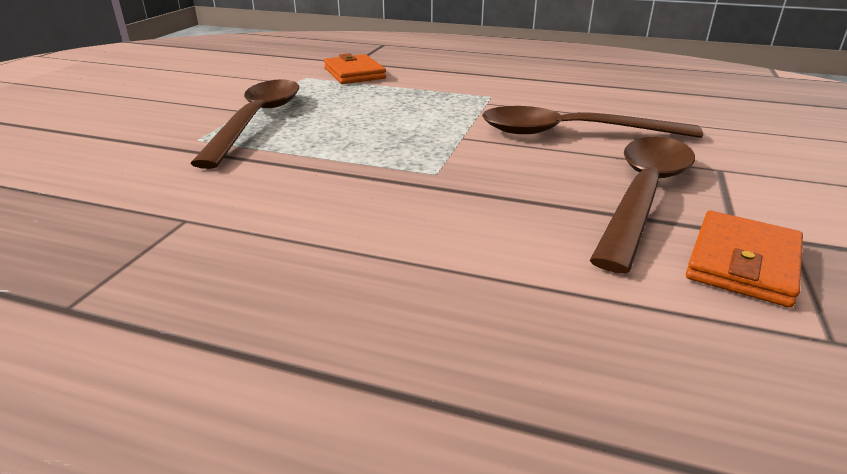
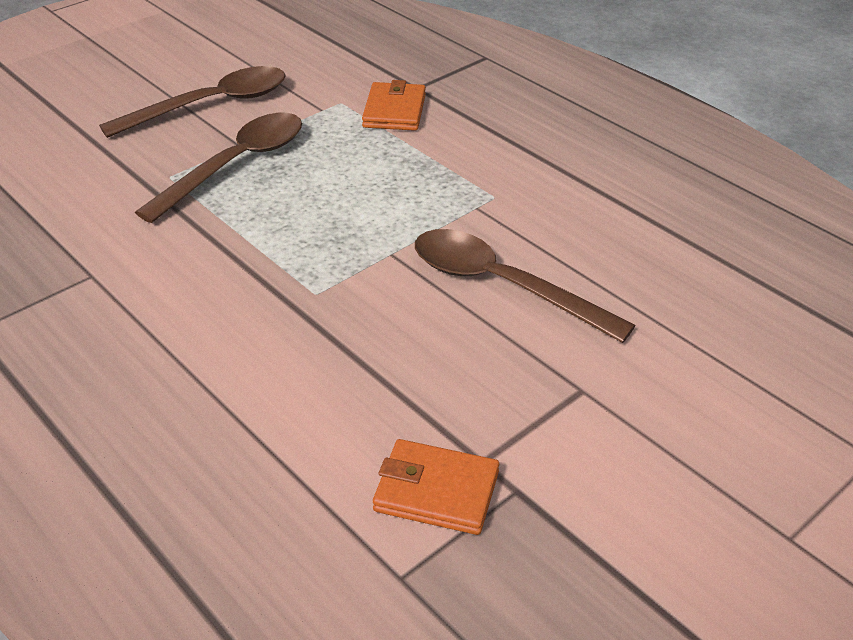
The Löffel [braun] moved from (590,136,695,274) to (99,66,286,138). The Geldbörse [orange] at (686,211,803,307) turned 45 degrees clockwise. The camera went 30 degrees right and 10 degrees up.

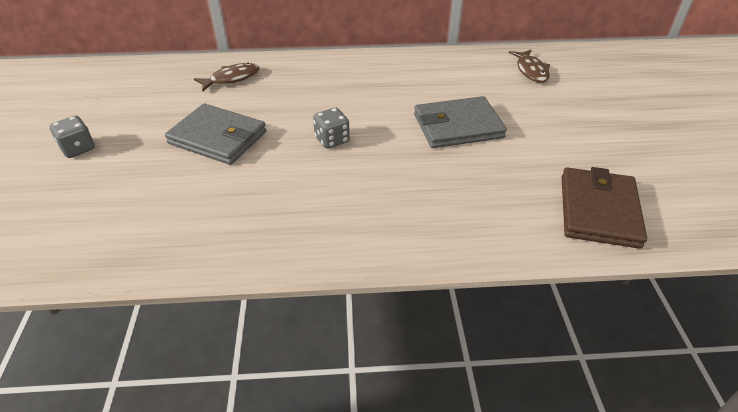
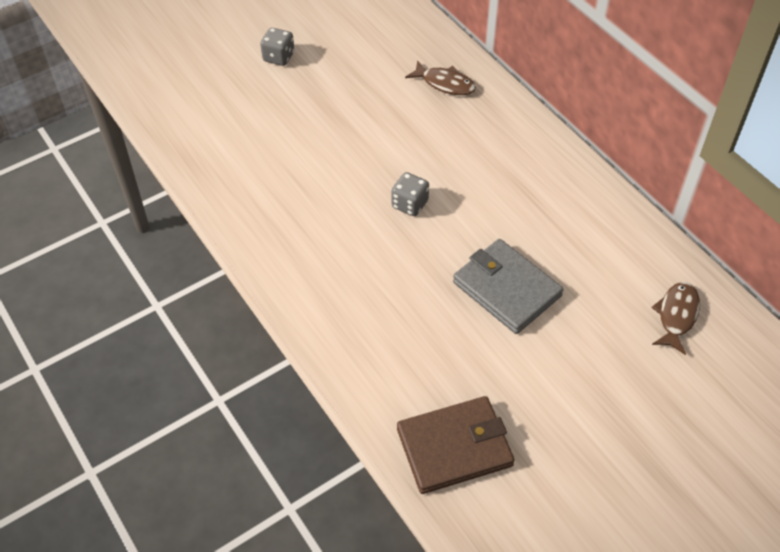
The Fisch [braun] at (509,50,550,83) turned 150 degrees clockwise. The Geldbörse [grau] at (165,104,266,165) disappeared. The camera went 60 degrees right and 10 degrees up.

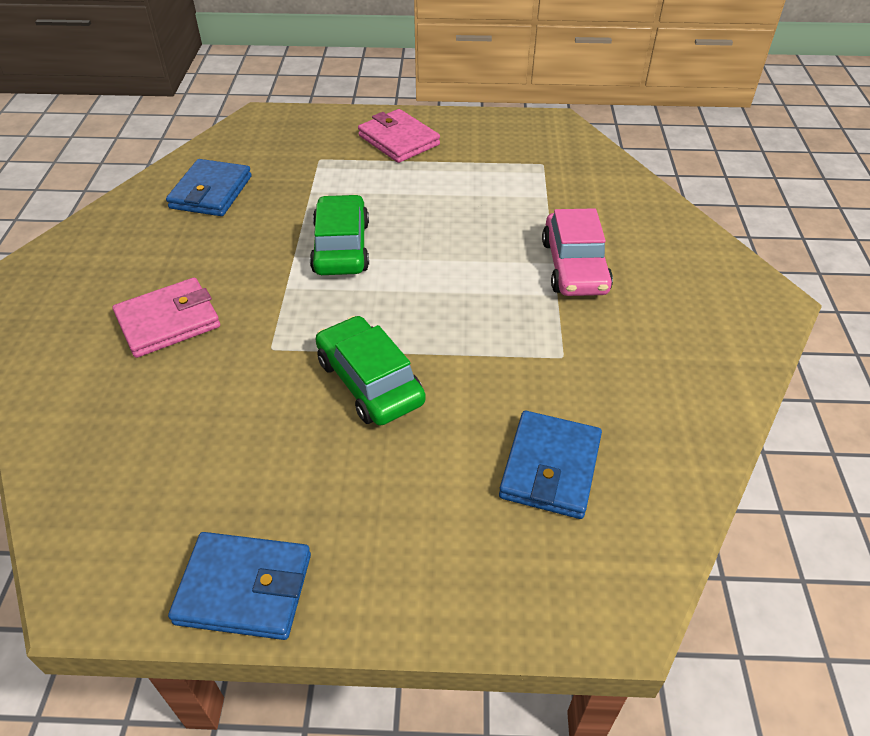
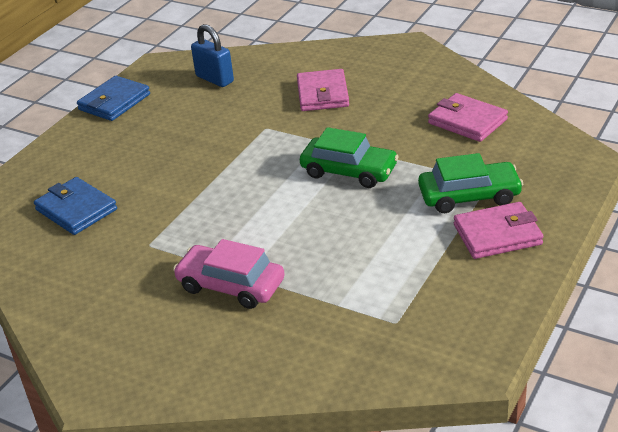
The Vorhängeschloss [blau] at (191,24,234,87) appeared. The Auto [grün] moved from (315,316,426,426) to (418,153,523,213). The Geldbörse [blau] at (166,159,252,216) became the Geldbörse [rosa] at (428,93,508,142). The camera went 120 degrees right and 10 degrees down.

What is being asked:
Leaving aside the pictures, copy the listing above exactly.

Answer for the task:
The Löffel [braun] moved from (590,136,695,274) to (99,66,286,138). The Geldbörse [orange] at (686,211,803,307) turned 45 degrees clockwise. The camera went 30 degrees right and 10 degrees up.

The Fisch [braun] at (509,50,550,83) turned 150 degrees clockwise. The Geldbörse [grau] at (165,104,266,165) disappeared. The camera went 60 degrees right and 10 degrees up.

The Vorhängeschloss [blau] at (191,24,234,87) appeared. The Auto [grün] moved from (315,316,426,426) to (418,153,523,213). The Geldbörse [blau] at (166,159,252,216) became the Geldbörse [rosa] at (428,93,508,142). The camera went 120 degrees right and 10 degrees down.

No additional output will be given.